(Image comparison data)
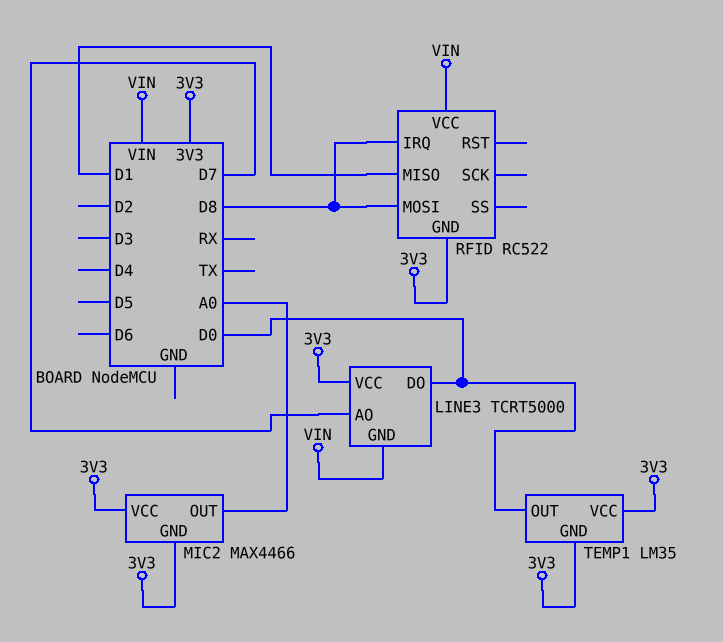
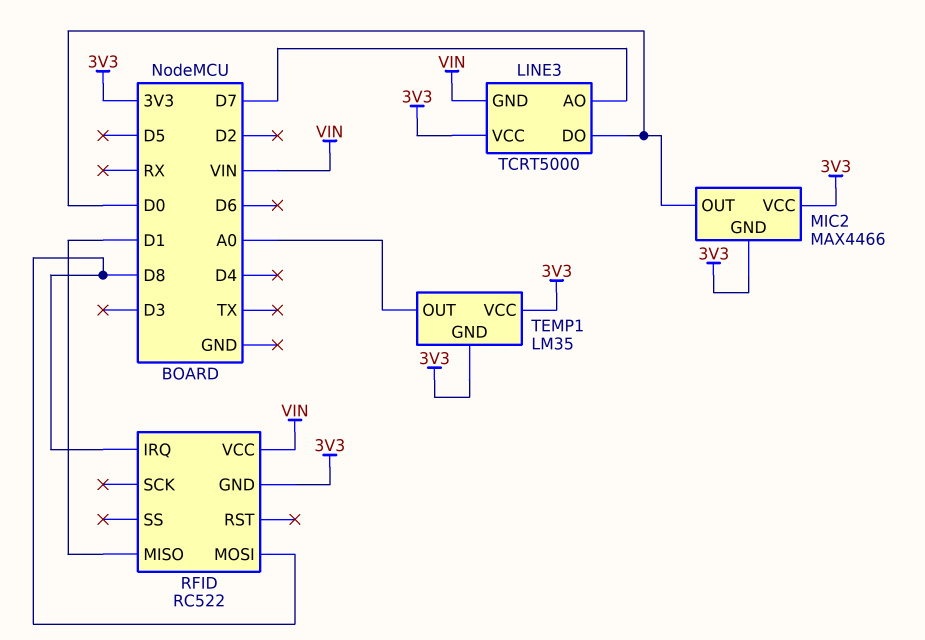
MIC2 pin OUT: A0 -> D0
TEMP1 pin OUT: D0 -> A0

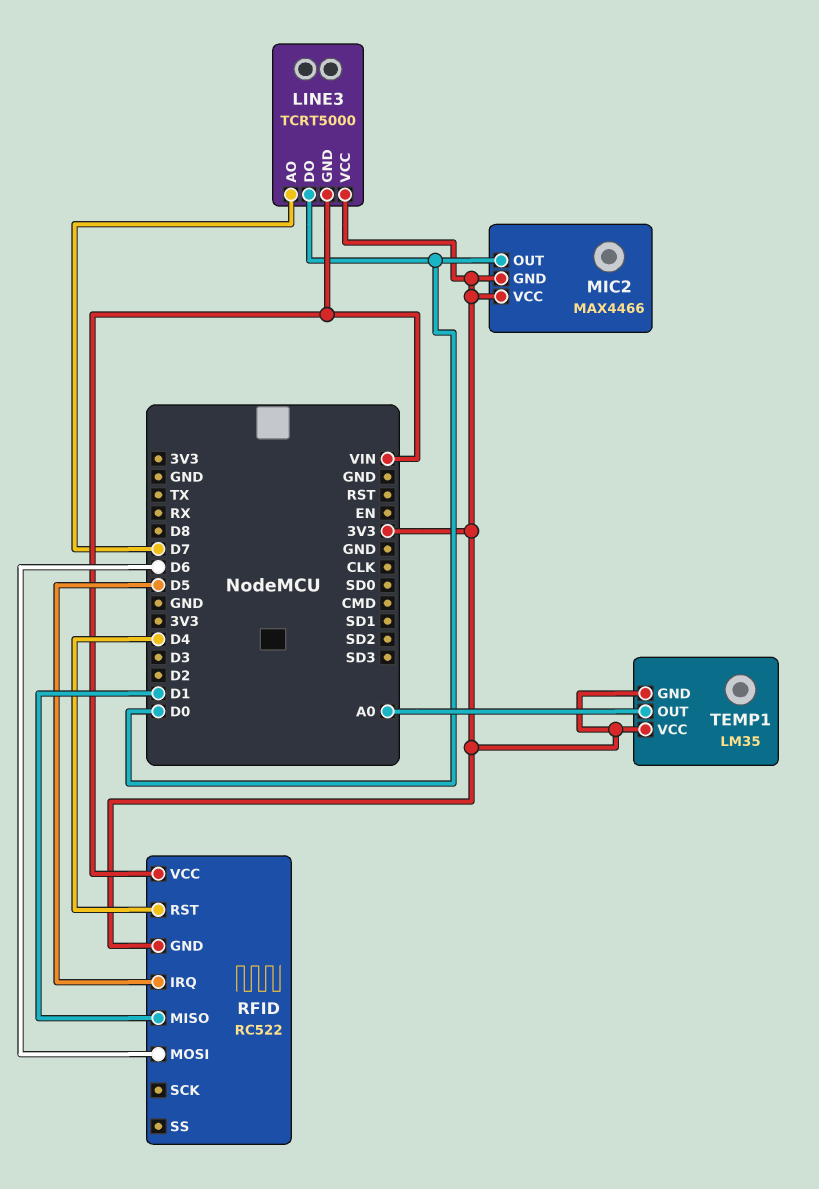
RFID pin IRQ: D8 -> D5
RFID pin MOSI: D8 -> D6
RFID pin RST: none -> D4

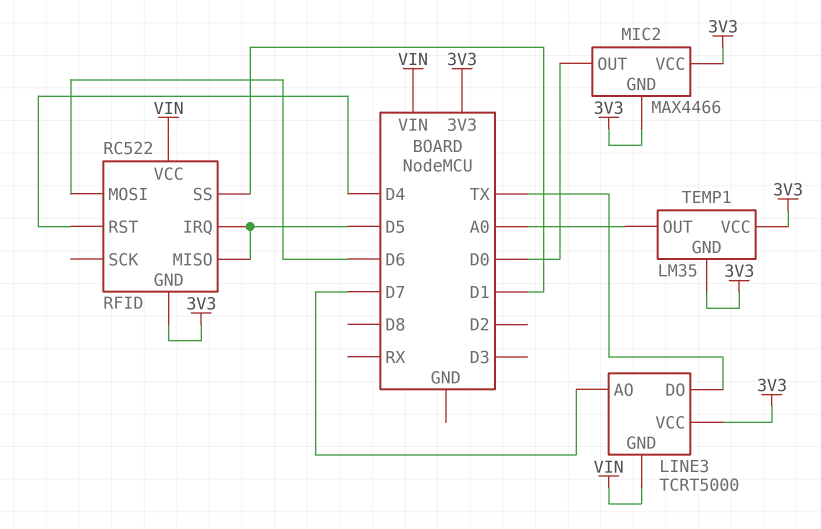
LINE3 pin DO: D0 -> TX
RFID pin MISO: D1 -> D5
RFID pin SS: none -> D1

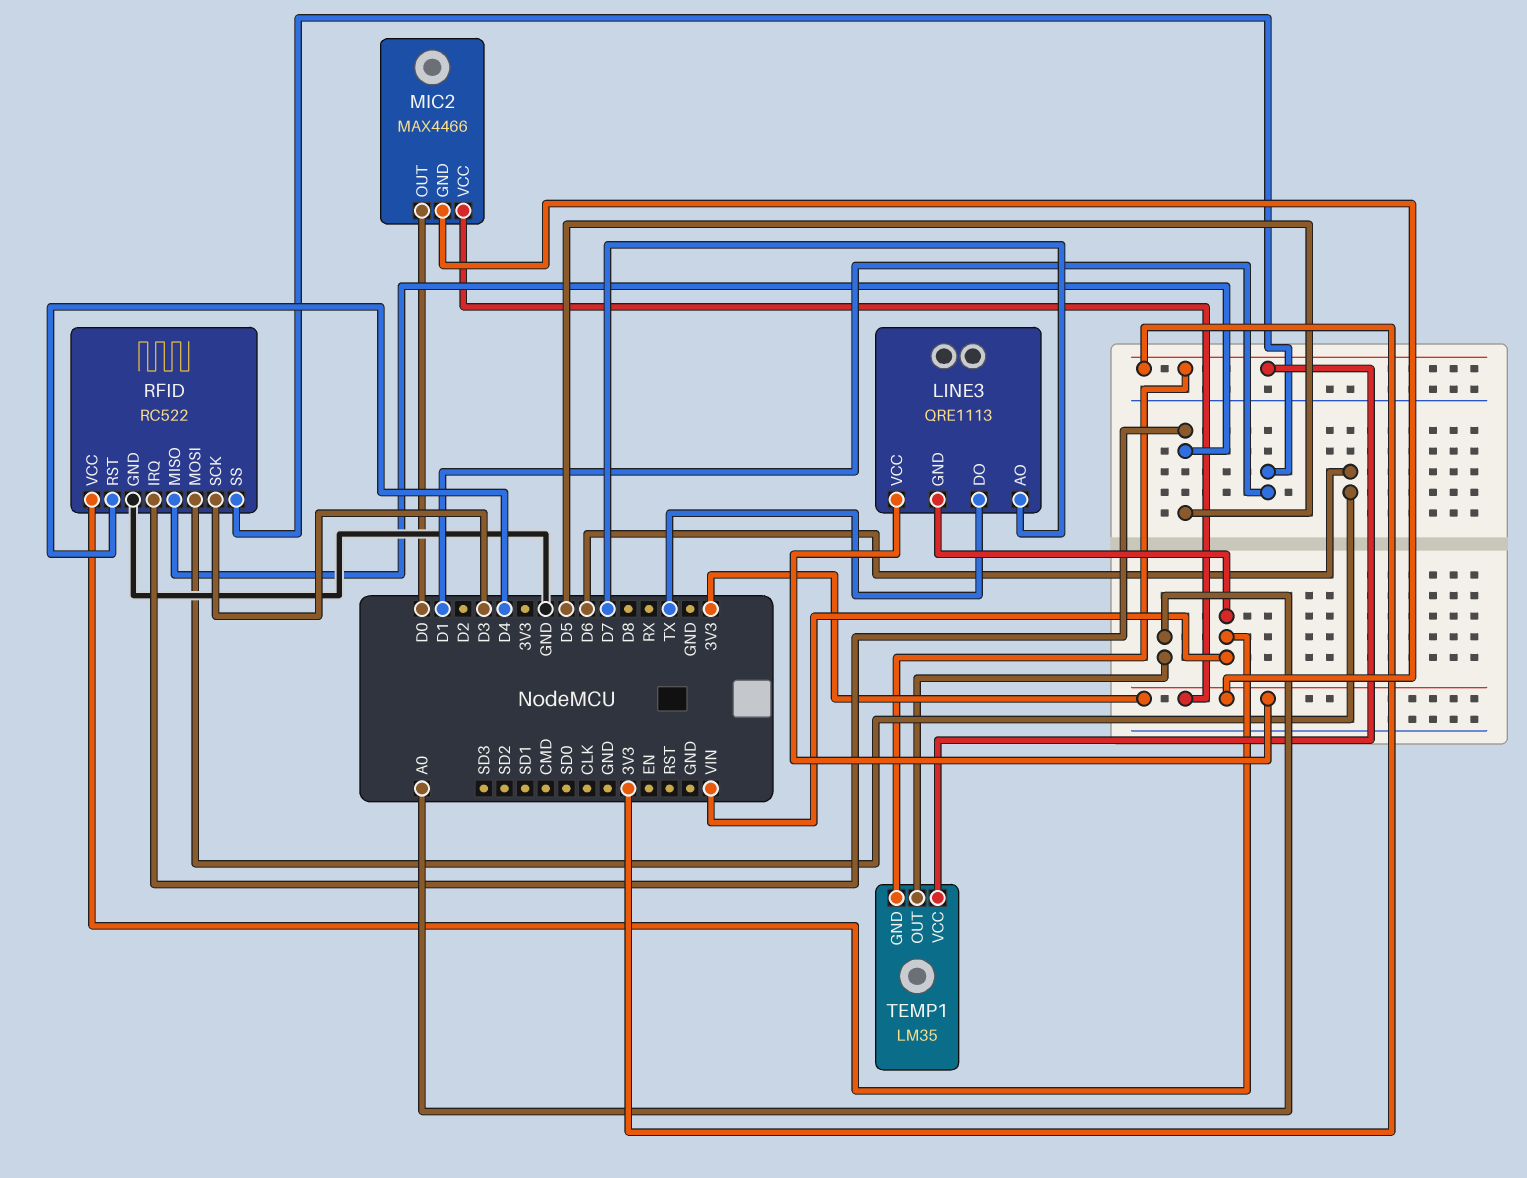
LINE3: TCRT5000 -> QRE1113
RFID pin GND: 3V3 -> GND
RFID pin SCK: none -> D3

== Exercise prompt ==
A word-for-word copy of all the data is required, minus the pictures.

== Answer to this exercise ==
MIC2 pin OUT: A0 -> D0
TEMP1 pin OUT: D0 -> A0

RFID pin IRQ: D8 -> D5
RFID pin MOSI: D8 -> D6
RFID pin RST: none -> D4

LINE3 pin DO: D0 -> TX
RFID pin MISO: D1 -> D5
RFID pin SS: none -> D1

LINE3: TCRT5000 -> QRE1113
RFID pin GND: 3V3 -> GND
RFID pin SCK: none -> D3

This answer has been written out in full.